* **PROBLEM DESCRIPTION**
Beneath this task are records; print exactly the stretch of them from the line with "none -> lime round brick A1 level 1" through the line with "none -> lime cone H8 level 2", both ends included.

Object state comparisons:
_ _ _ _

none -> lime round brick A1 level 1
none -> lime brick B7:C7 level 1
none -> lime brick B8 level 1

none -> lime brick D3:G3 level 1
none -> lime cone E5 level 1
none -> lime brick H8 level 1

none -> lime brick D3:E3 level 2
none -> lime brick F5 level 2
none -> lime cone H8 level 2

_ _ _ _

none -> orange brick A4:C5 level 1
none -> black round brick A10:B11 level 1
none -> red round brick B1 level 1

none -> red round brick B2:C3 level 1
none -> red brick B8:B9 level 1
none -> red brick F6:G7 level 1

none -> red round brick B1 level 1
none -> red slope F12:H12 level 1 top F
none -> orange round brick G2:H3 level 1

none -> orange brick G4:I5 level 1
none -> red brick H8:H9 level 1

_ _ _ _

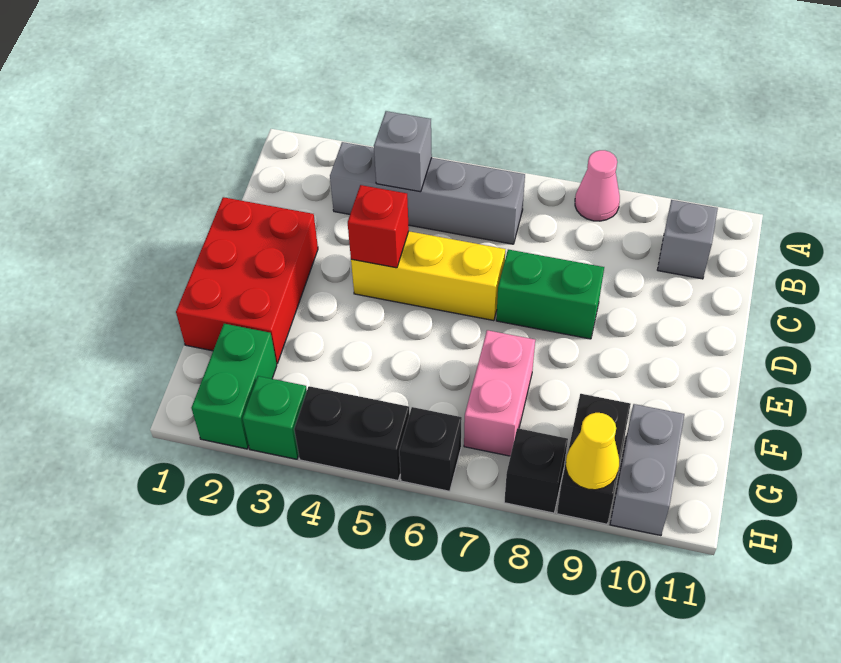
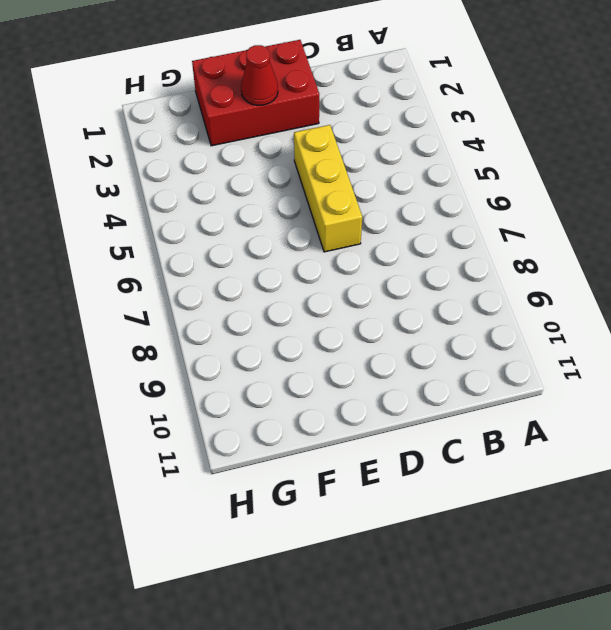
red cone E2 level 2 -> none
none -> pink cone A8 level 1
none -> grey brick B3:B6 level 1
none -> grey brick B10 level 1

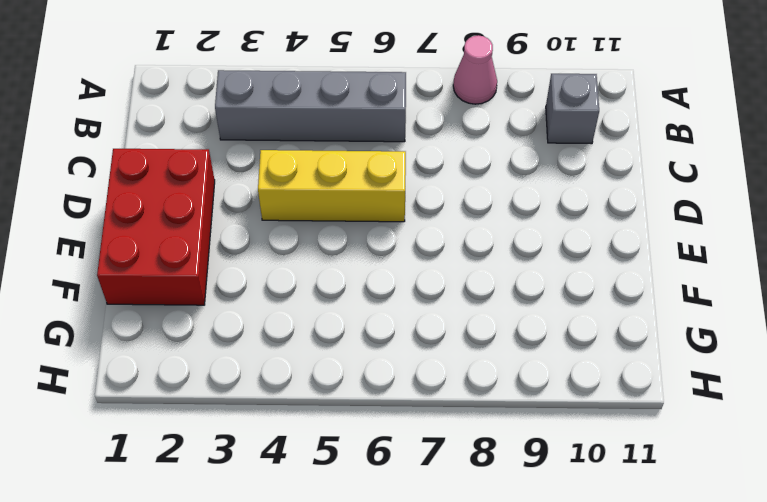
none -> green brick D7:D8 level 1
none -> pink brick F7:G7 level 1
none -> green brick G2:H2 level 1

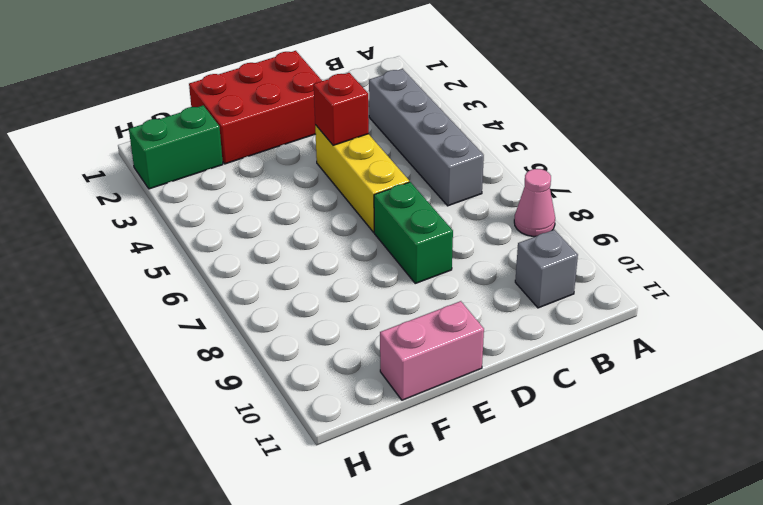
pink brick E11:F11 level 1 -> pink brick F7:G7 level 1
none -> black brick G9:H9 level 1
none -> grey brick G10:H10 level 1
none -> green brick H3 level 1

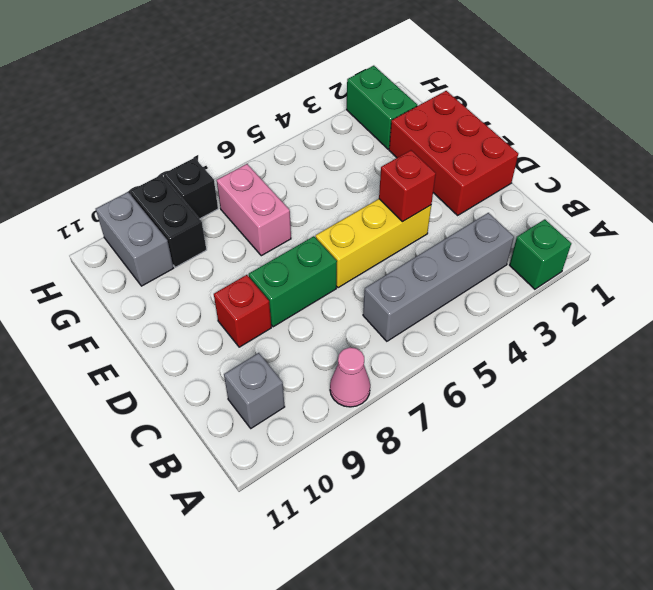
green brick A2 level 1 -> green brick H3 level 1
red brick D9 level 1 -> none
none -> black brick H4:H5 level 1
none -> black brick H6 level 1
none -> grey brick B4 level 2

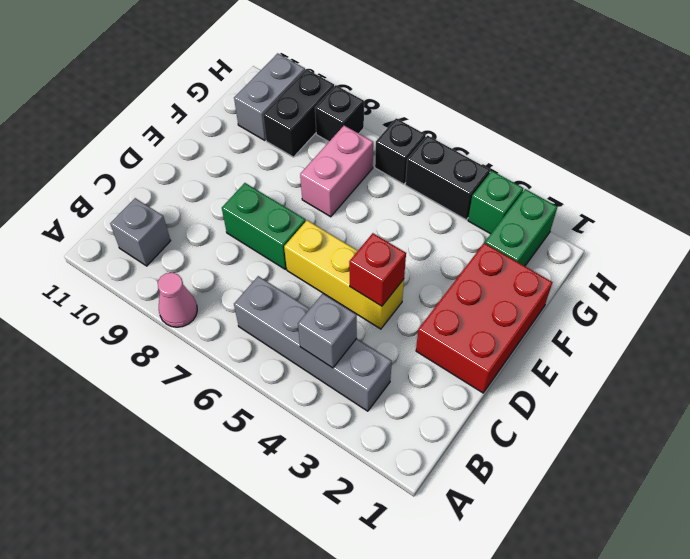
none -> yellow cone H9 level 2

_ _ _ _

* **RESPONSE TO THE EXERCISE**
none -> lime round brick A1 level 1
none -> lime brick B7:C7 level 1
none -> lime brick B8 level 1

none -> lime brick D3:G3 level 1
none -> lime cone E5 level 1
none -> lime brick H8 level 1

none -> lime brick D3:E3 level 2
none -> lime brick F5 level 2
none -> lime cone H8 level 2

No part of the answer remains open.